→ Problem to solve:
Your task is to transcribe all the entries exactly, excluding pictures.

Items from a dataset
Start of Block
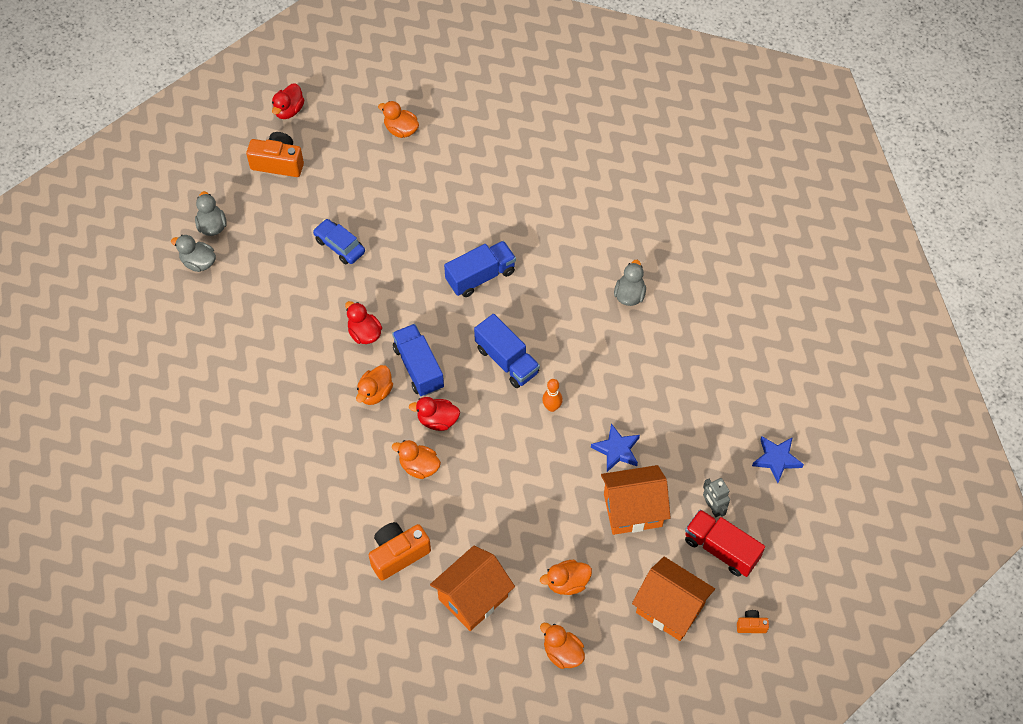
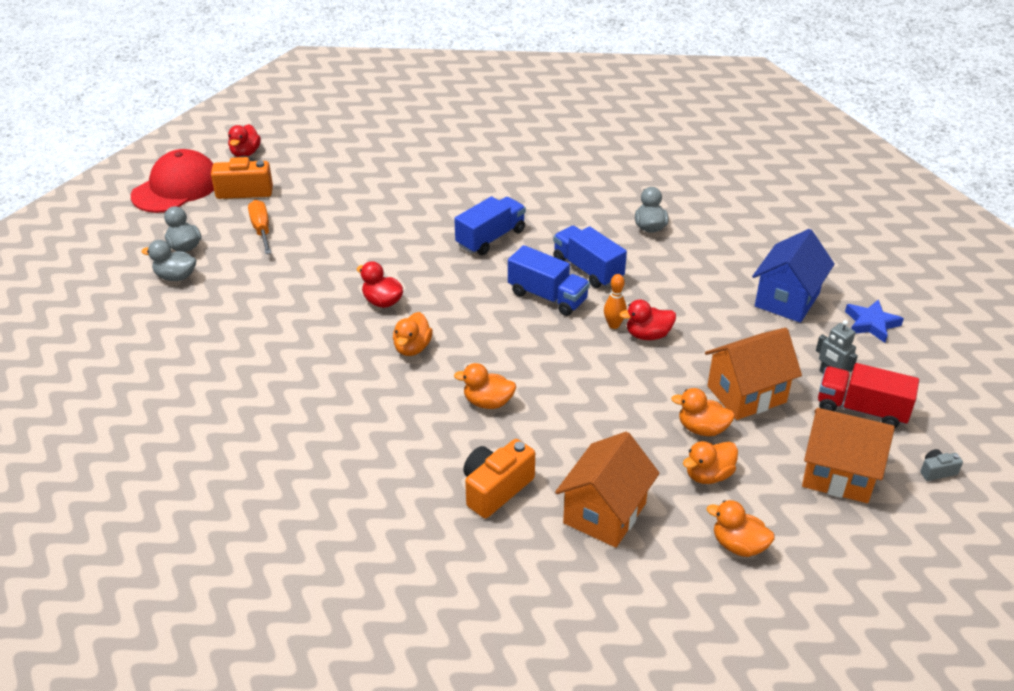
camera: 15 degrees left, 20 degrees down
(218, 145) = (176, 187): none -> red cap
(282, 219) = (261, 229): none -> orange screwdriver
(339, 246) = (331, 239): blue car -> none
(401, 130) = (366, 150): orange duck -> orange duck (702, 429)
(418, 367) = (453, 319): blue truck -> blue truck (587, 269)
(437, 420) = (492, 358): red duck -> red duck (648, 335)
(616, 450) = (701, 347): blue star -> none
(715, 414) = (787, 300): none -> blue house
(751, 625) = (937, 471): orange camera -> grey camera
End of Block
→ Answer box:
camera: 15 degrees left, 20 degrees down
(218, 145) = (176, 187): none -> red cap
(282, 219) = (261, 229): none -> orange screwdriver
(339, 246) = (331, 239): blue car -> none
(401, 130) = (366, 150): orange duck -> orange duck (702, 429)
(418, 367) = (453, 319): blue truck -> blue truck (587, 269)
(437, 420) = (492, 358): red duck -> red duck (648, 335)
(616, 450) = (701, 347): blue star -> none
(715, 414) = (787, 300): none -> blue house
(751, 625) = (937, 471): orange camera -> grey camera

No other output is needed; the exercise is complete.